TASK GOAL =>
Find and copy each line in the material below where the string "VEXT" occurs.
(EXTRACTED DATA Opens)
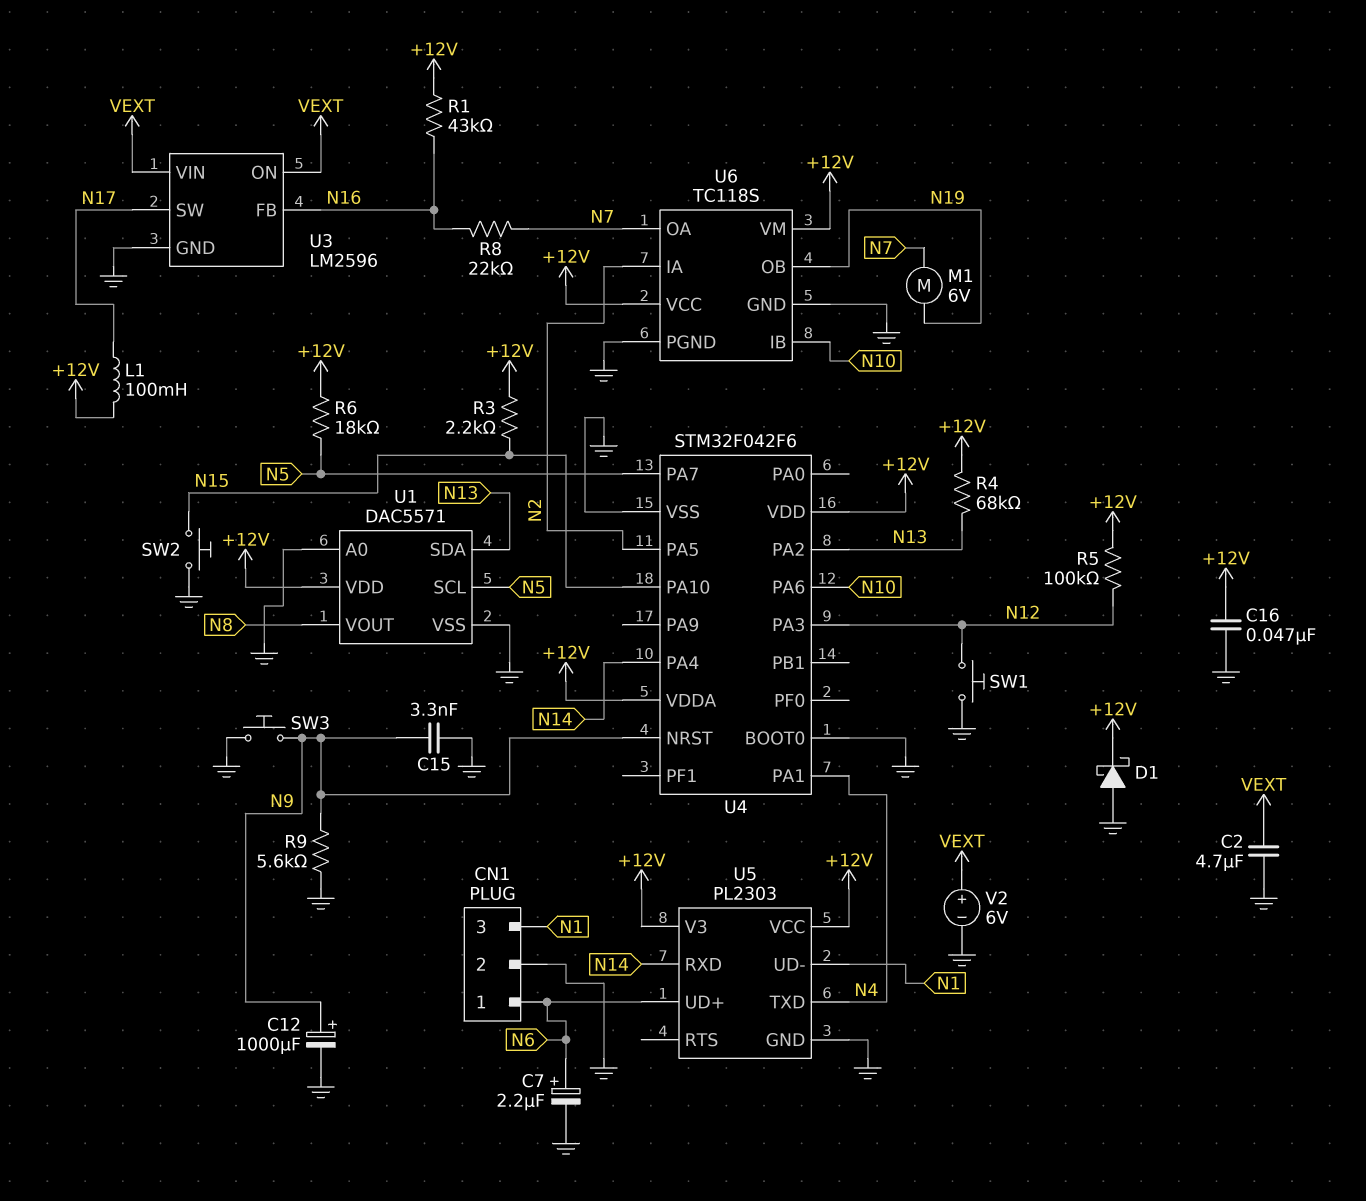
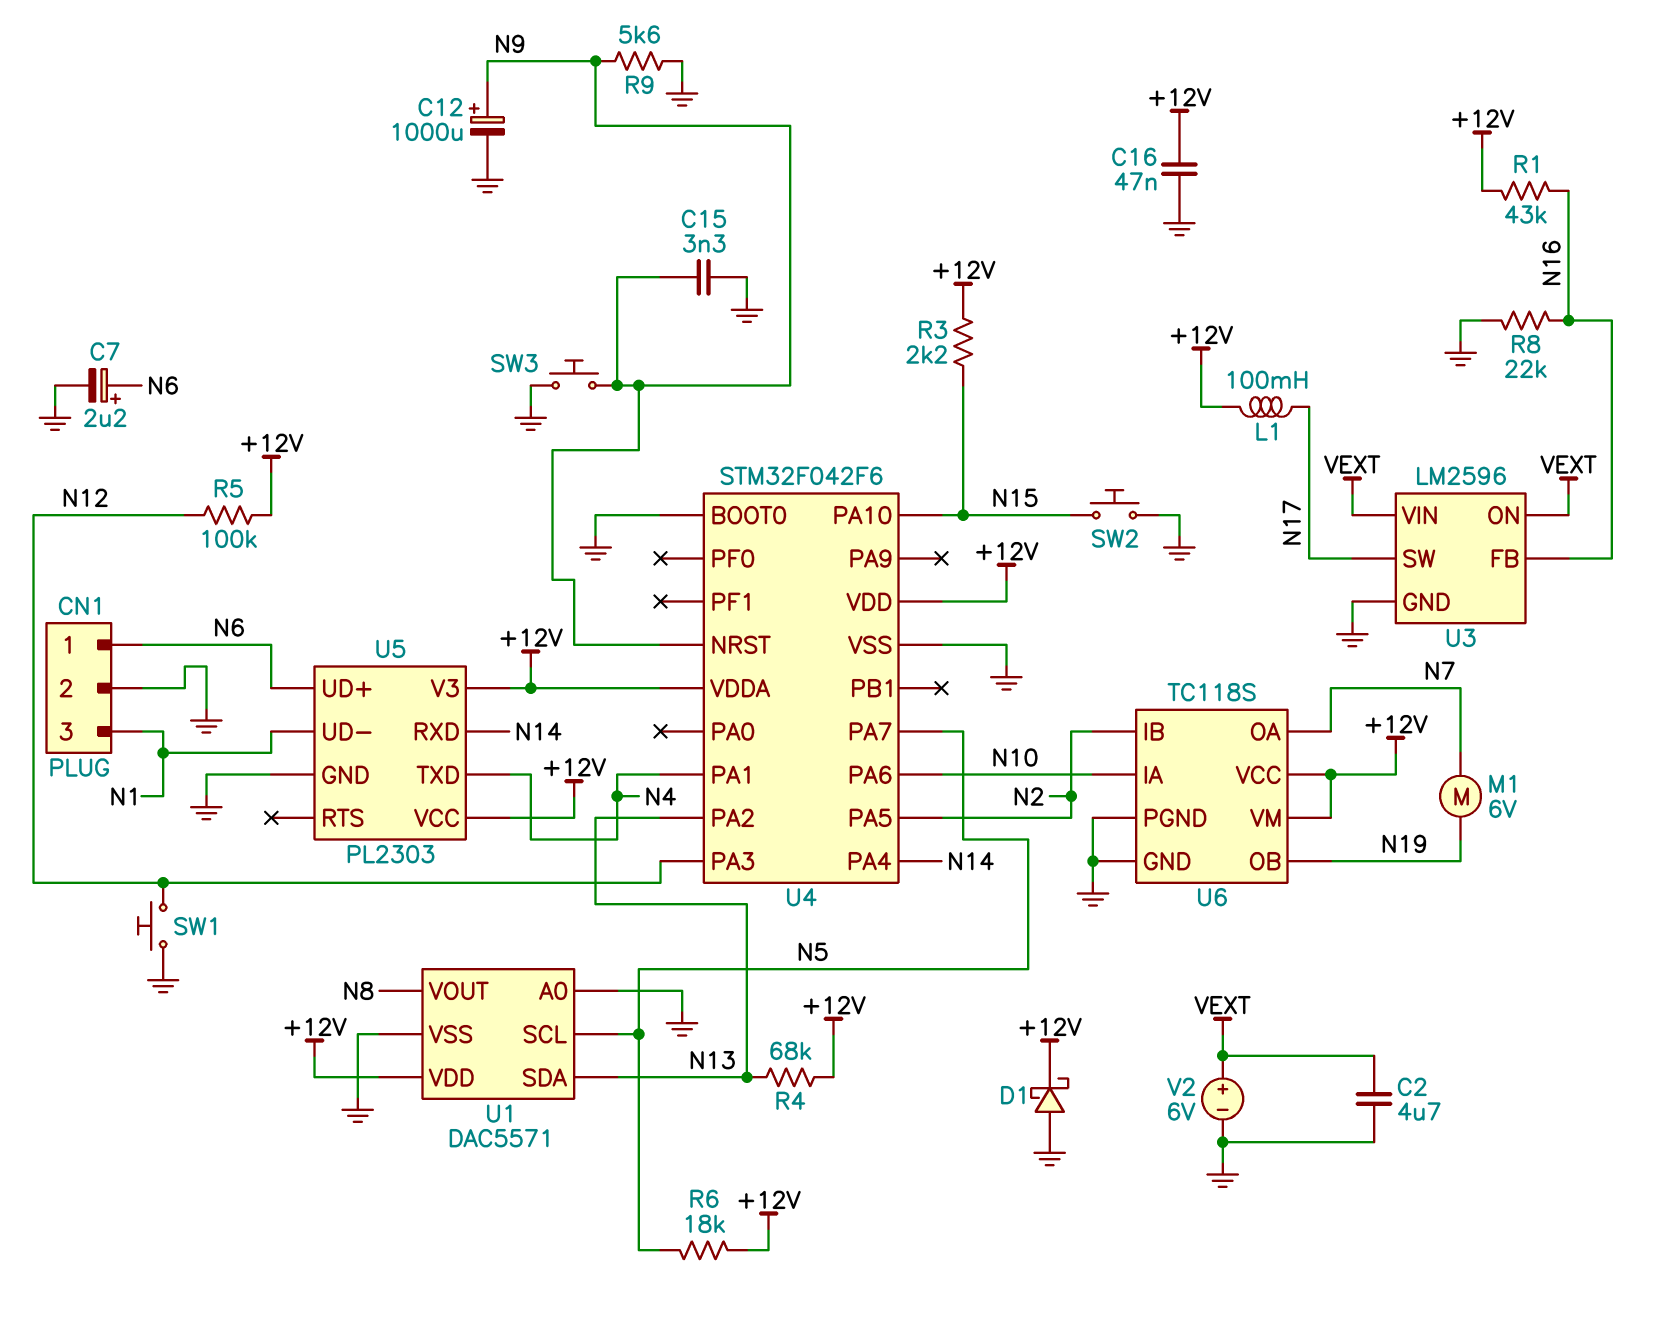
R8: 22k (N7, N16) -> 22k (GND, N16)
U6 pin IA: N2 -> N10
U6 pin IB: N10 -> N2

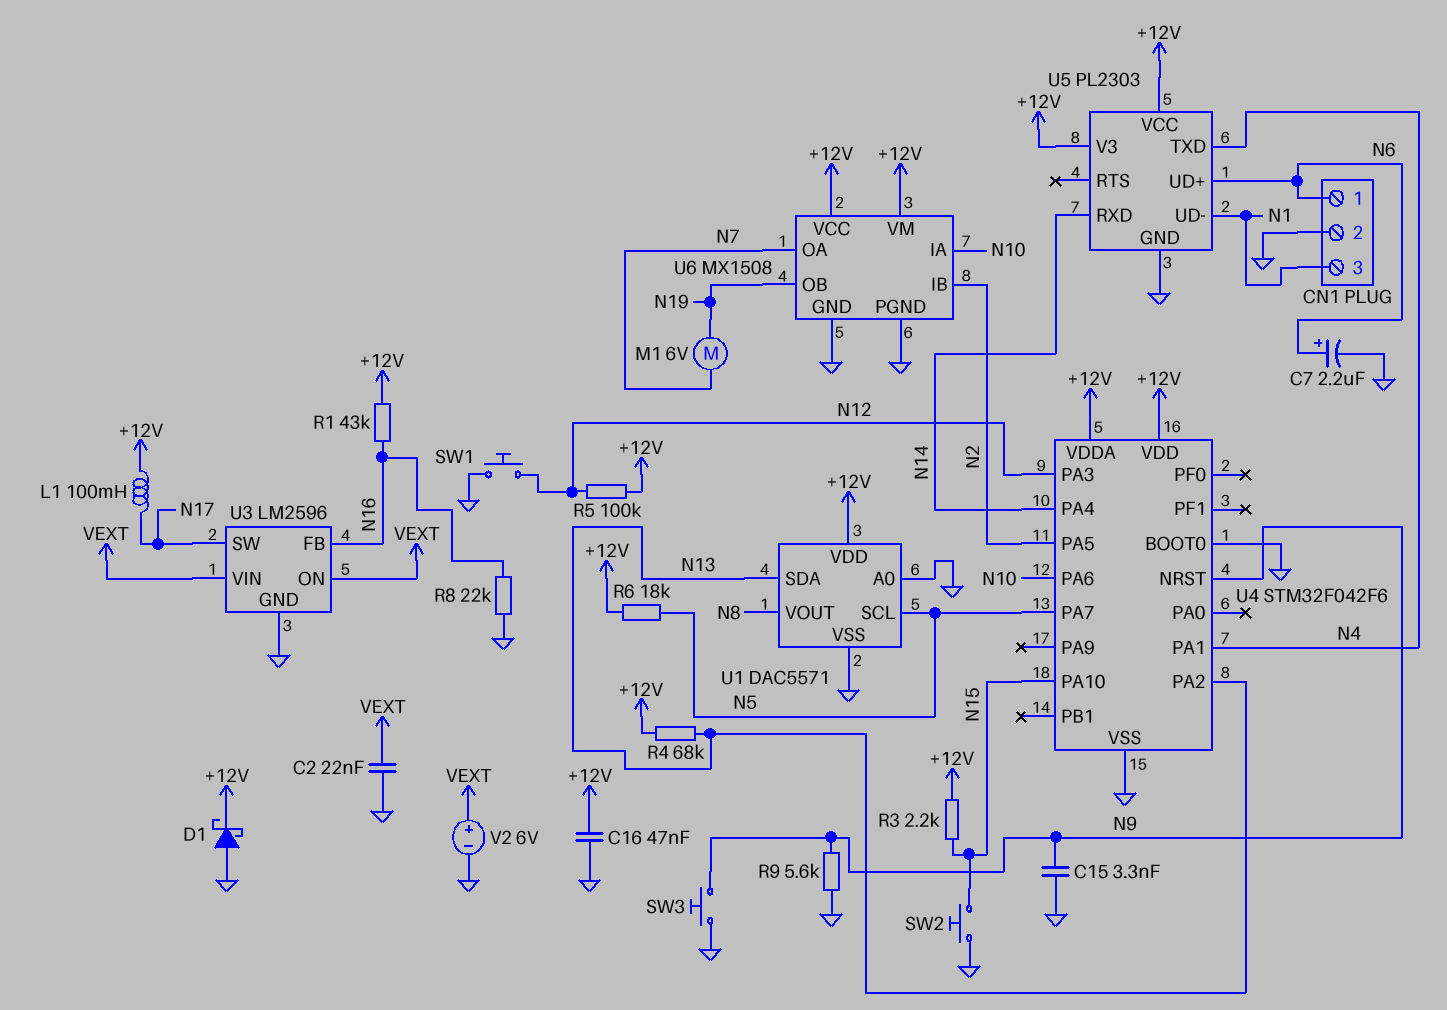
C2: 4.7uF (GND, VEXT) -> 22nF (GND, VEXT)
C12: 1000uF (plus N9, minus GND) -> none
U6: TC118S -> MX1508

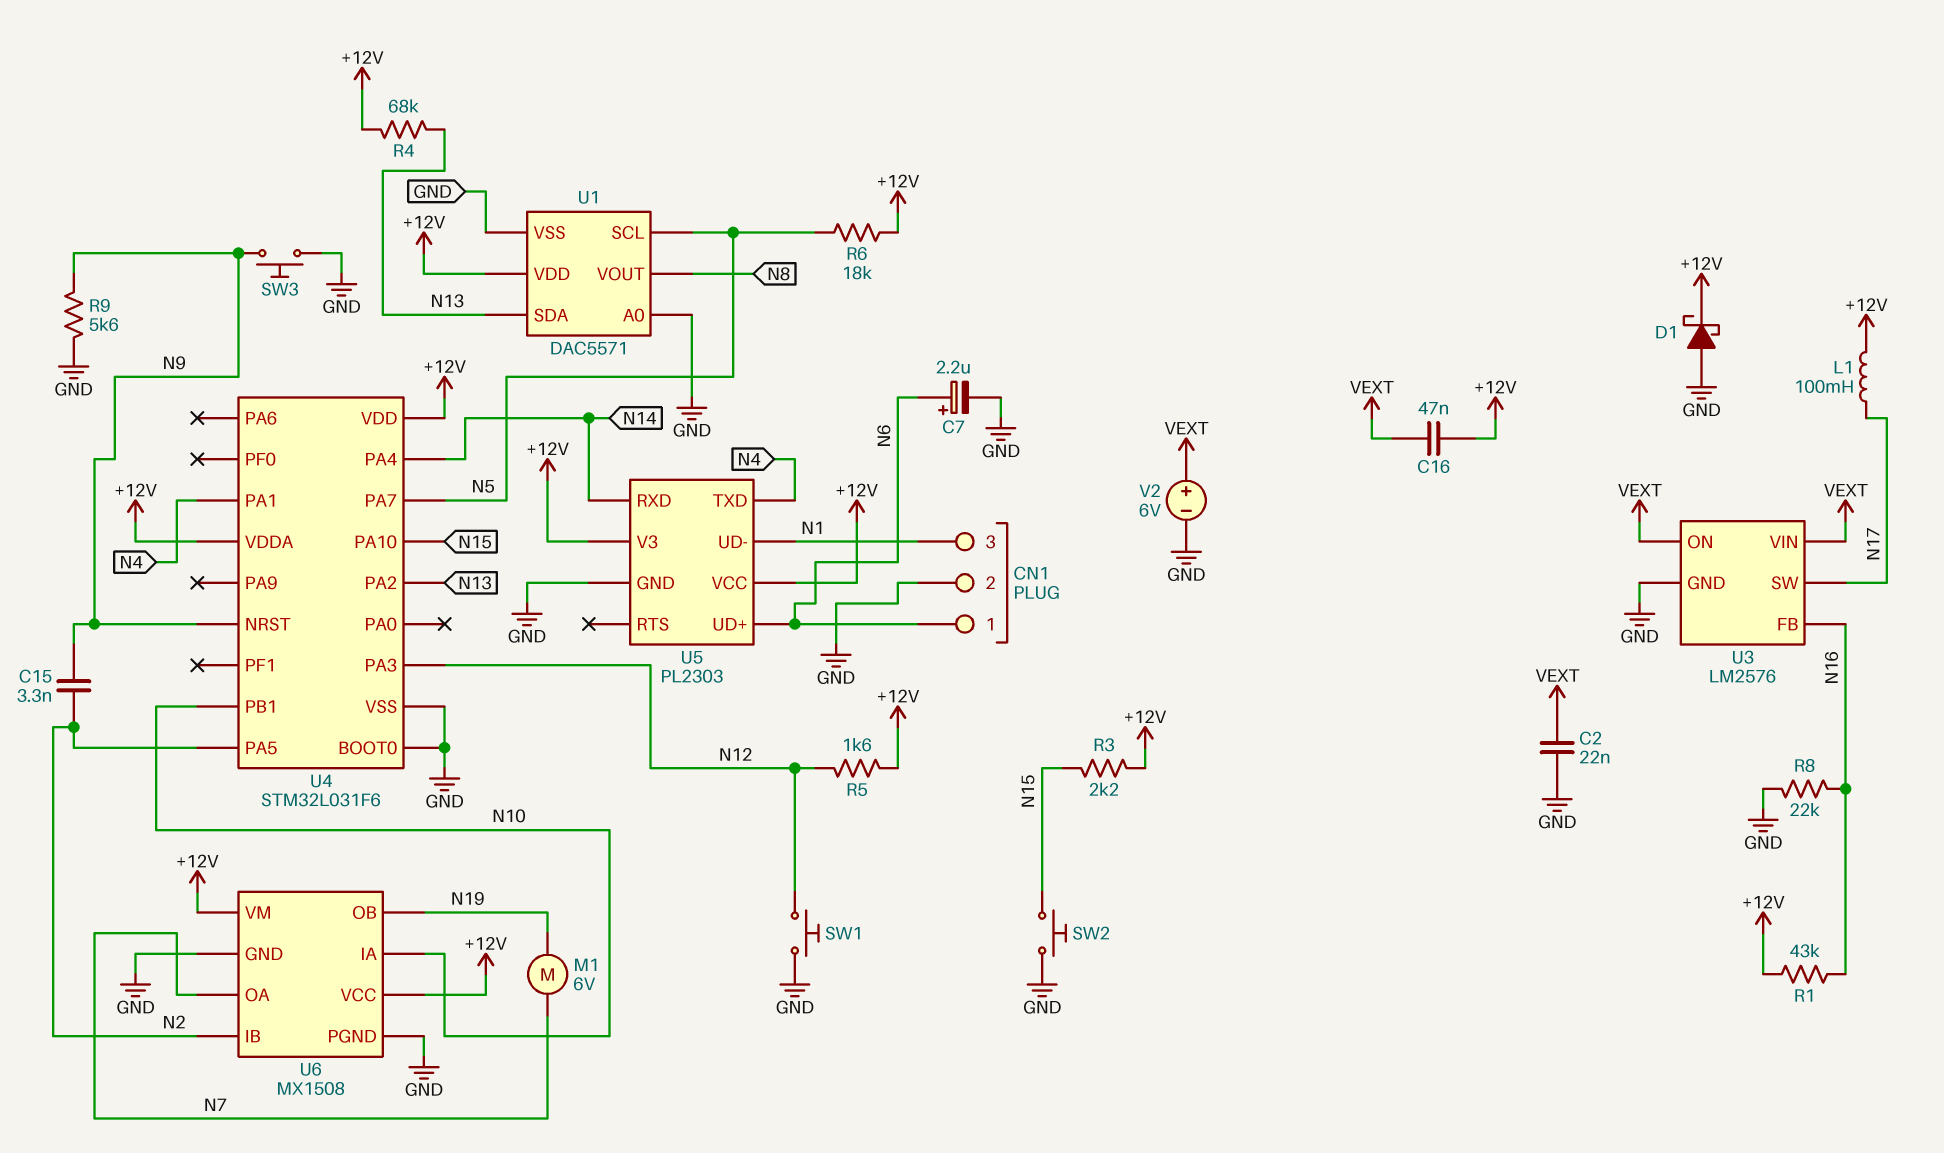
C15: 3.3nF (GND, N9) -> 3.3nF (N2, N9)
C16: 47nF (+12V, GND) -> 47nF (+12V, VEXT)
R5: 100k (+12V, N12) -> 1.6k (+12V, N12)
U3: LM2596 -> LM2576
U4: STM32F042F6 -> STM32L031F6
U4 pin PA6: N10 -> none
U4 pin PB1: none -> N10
(EXTRACTED DATA Closes)
ANSWER BOX =>
C2: 4.7uF (GND, VEXT) -> 22nF (GND, VEXT)
C16: 47nF (+12V, GND) -> 47nF (+12V, VEXT)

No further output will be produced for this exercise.